• _YOUR TASK_
The answer must consist solely of the lines from the one containing "SOIL pin AO: A0 -> D3" through the last line of the records, set down exactly and without any pictures.

[[ SOURCE INFORMATION, beginning ]]

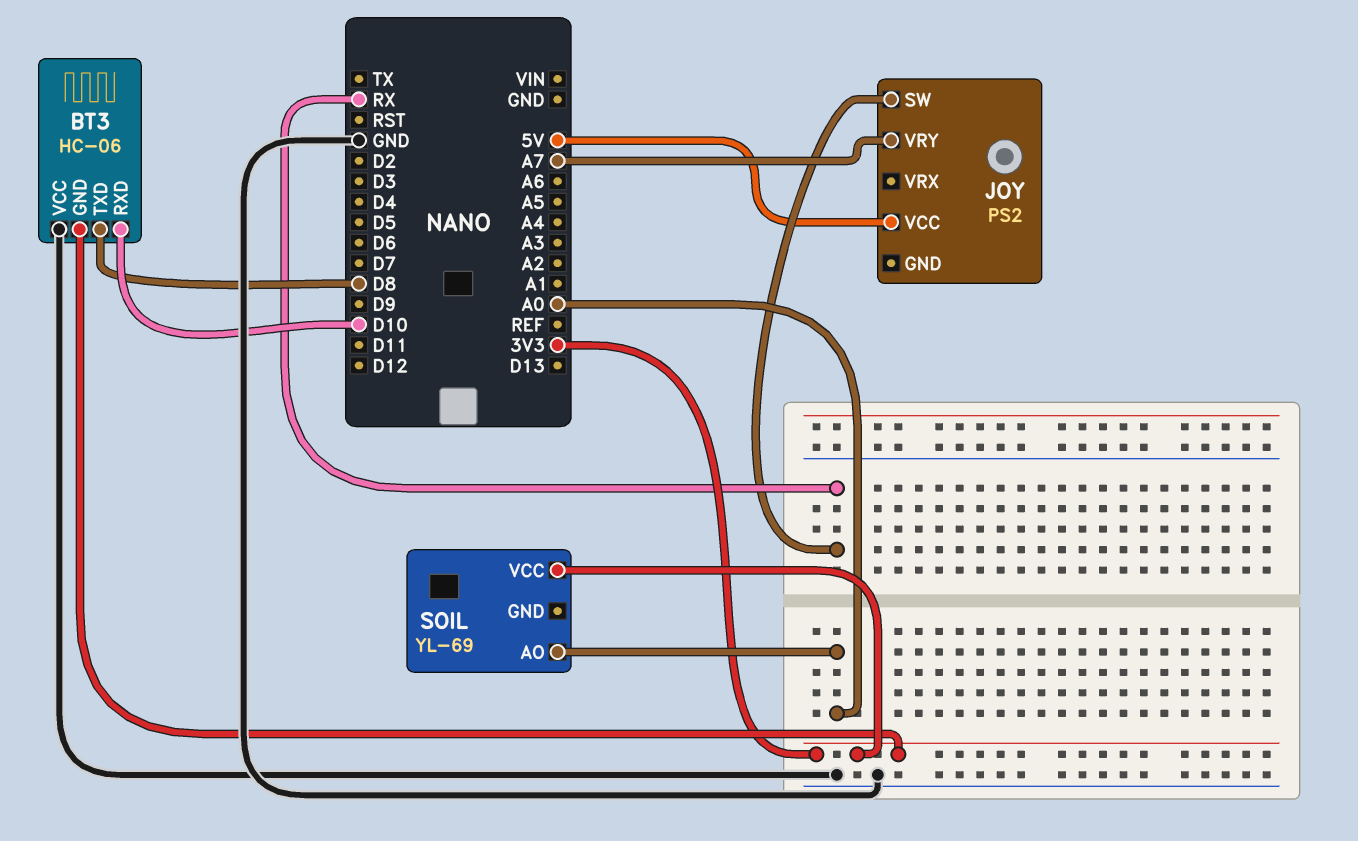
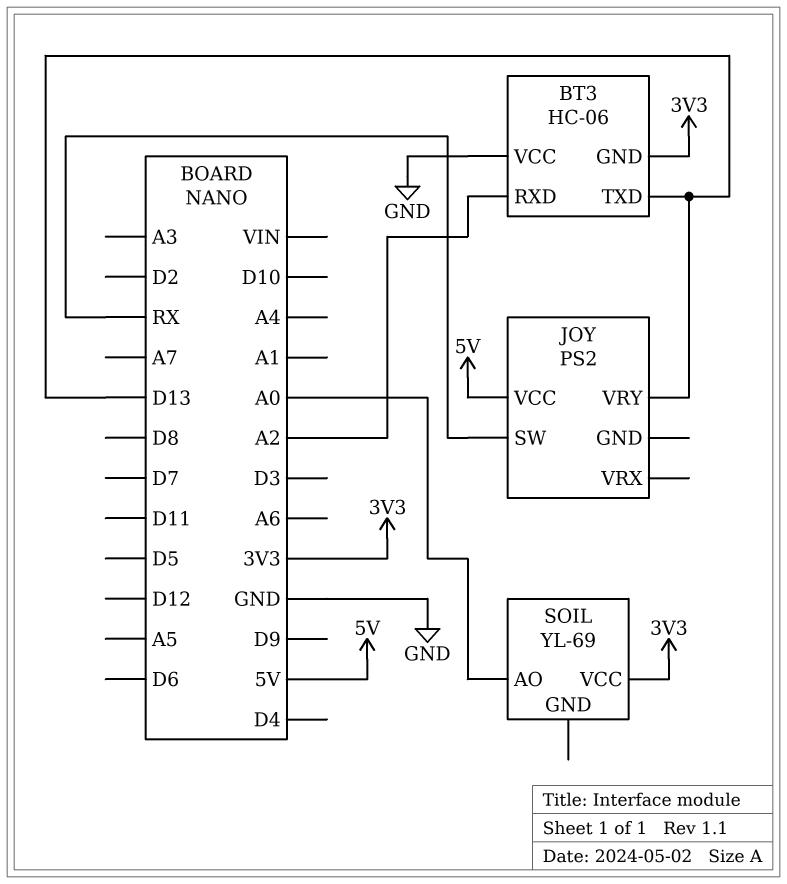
BT3 pin RXD: D10 -> A2
BT3 pin TXD: D8 -> D13
JOY pin VRY: A7 -> D13

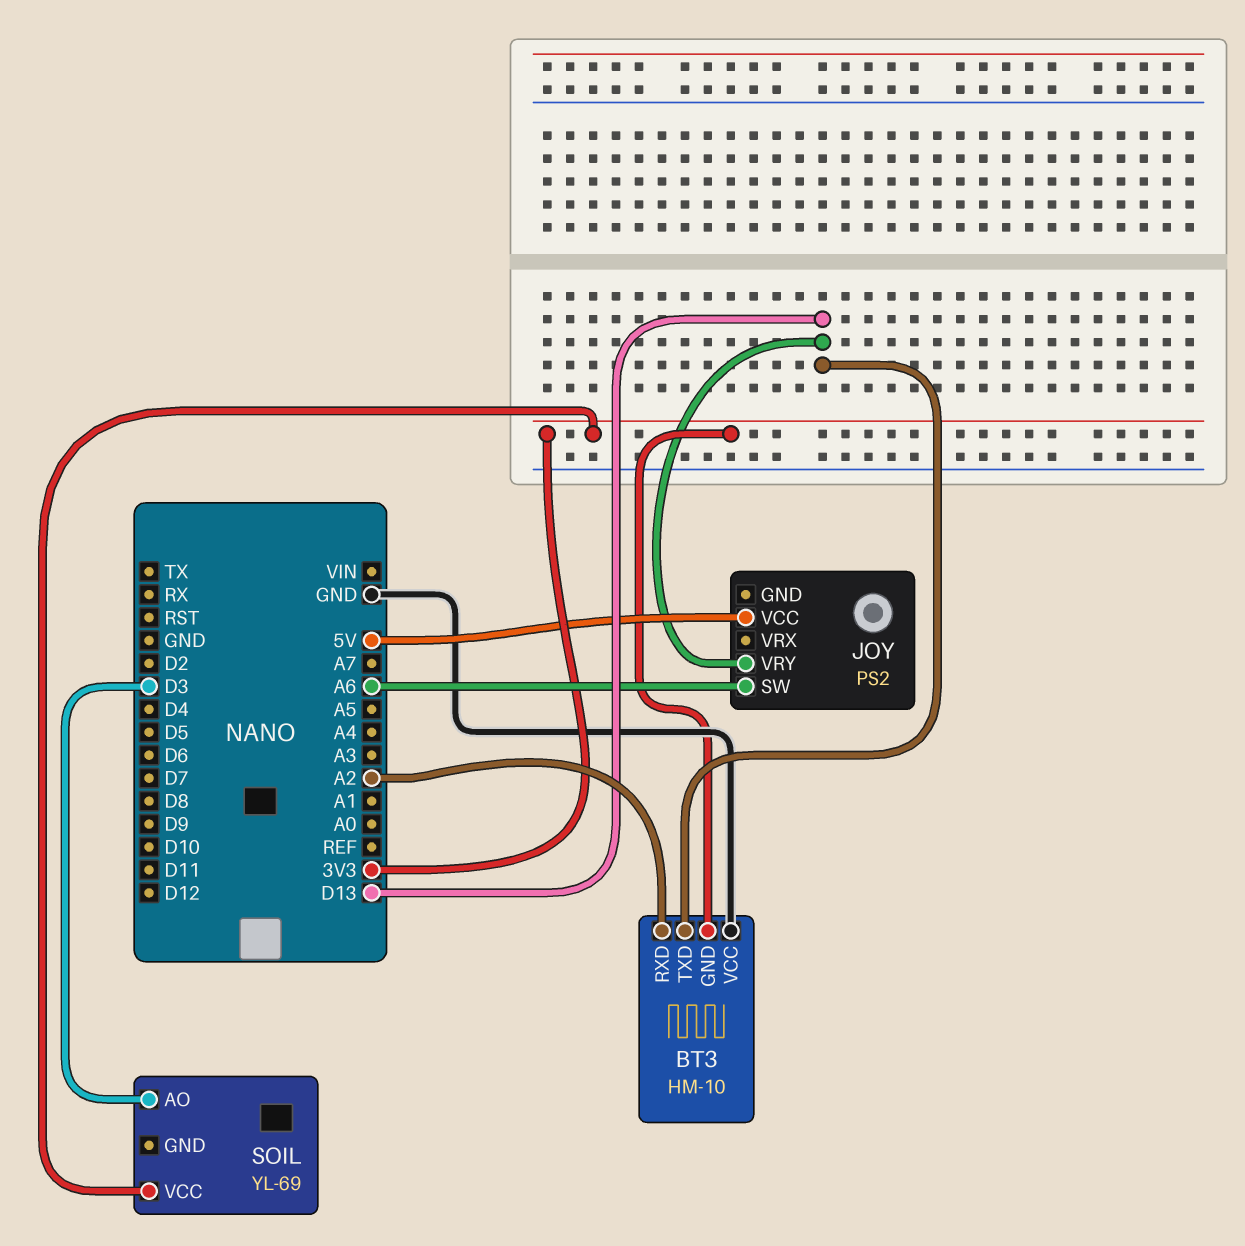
BT3: HC-06 -> HM-10
JOY pin SW: RX -> A6
SOIL pin AO: A0 -> D3

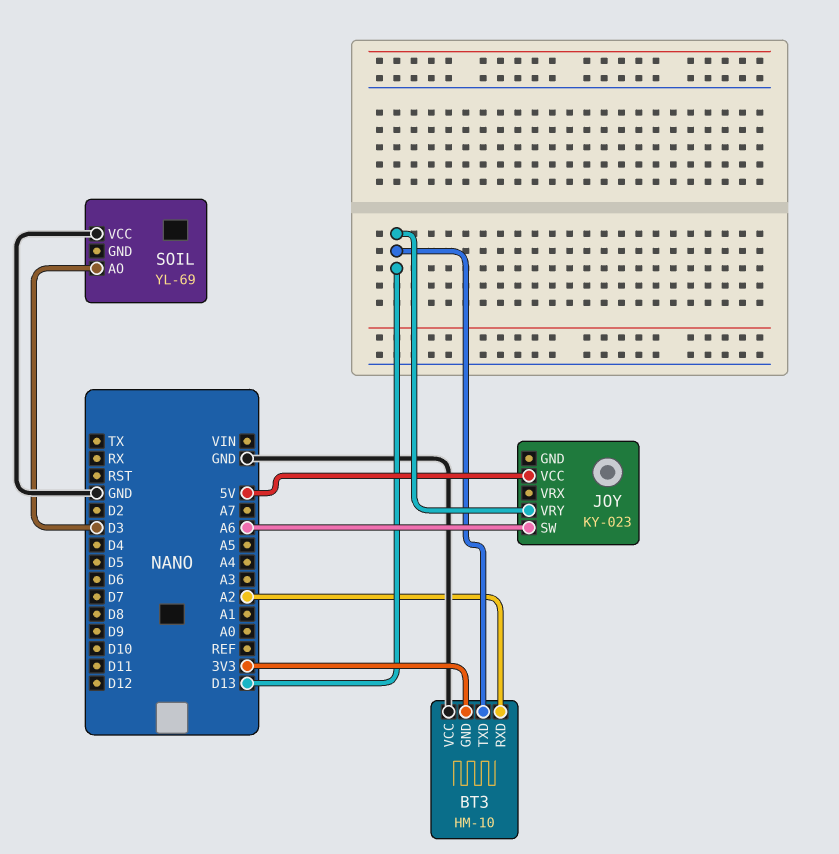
JOY: PS2 -> KY-023
SOIL pin VCC: 3V3 -> GND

[[ SOURCE INFORMATION, end ]]

• _YOUR SOLUTION_
SOIL pin AO: A0 -> D3

JOY: PS2 -> KY-023
SOIL pin VCC: 3V3 -> GND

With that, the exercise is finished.